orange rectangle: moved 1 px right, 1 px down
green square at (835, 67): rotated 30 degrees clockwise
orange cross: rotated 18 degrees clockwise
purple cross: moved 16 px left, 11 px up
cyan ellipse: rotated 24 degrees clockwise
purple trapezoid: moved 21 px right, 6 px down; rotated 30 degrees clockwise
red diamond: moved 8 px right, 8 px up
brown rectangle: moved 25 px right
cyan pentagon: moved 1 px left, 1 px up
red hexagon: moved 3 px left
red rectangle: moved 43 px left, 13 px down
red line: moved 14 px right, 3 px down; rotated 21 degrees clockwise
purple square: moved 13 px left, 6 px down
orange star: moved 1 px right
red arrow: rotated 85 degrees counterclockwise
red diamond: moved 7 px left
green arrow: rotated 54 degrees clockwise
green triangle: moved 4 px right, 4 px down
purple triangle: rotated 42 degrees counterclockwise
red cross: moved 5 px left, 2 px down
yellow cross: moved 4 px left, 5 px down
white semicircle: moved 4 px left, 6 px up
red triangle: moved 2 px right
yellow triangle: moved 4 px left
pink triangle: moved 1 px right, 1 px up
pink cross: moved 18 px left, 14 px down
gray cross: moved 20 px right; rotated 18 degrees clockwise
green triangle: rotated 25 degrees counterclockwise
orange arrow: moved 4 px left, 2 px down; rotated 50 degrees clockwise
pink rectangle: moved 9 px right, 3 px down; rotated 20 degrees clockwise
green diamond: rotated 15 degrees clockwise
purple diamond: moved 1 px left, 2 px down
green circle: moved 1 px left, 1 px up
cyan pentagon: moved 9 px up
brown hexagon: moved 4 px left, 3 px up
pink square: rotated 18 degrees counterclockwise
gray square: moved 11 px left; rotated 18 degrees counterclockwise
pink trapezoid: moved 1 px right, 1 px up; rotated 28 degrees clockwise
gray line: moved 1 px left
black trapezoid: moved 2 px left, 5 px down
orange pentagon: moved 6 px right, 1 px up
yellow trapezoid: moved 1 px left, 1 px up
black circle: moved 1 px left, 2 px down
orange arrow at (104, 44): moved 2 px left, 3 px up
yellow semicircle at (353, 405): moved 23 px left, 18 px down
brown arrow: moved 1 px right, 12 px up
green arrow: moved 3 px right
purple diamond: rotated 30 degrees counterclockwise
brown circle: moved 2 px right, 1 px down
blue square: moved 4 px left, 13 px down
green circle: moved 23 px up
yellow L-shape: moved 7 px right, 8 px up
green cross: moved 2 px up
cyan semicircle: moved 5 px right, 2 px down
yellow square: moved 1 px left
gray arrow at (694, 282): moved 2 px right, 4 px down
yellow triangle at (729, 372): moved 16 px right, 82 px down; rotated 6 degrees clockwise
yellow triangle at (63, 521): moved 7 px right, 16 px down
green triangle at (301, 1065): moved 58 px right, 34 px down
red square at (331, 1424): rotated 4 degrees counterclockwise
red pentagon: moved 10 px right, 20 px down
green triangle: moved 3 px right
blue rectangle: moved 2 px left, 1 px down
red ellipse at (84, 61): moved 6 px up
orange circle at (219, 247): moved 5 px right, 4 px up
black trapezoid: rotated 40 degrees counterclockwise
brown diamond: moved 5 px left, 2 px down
___
What the exercise asks -
Retype nothing except the lines from the line holding "red square at" through the last line of the entries, both included.

Answer space -
red square at (331, 1424): rotated 4 degrees counterclockwise
red pentagon: moved 10 px right, 20 px down
green triangle: moved 3 px right
blue rectangle: moved 2 px left, 1 px down
red ellipse at (84, 61): moved 6 px up
orange circle at (219, 247): moved 5 px right, 4 px up
black trapezoid: rotated 40 degrees counterclockwise
brown diamond: moved 5 px left, 2 px down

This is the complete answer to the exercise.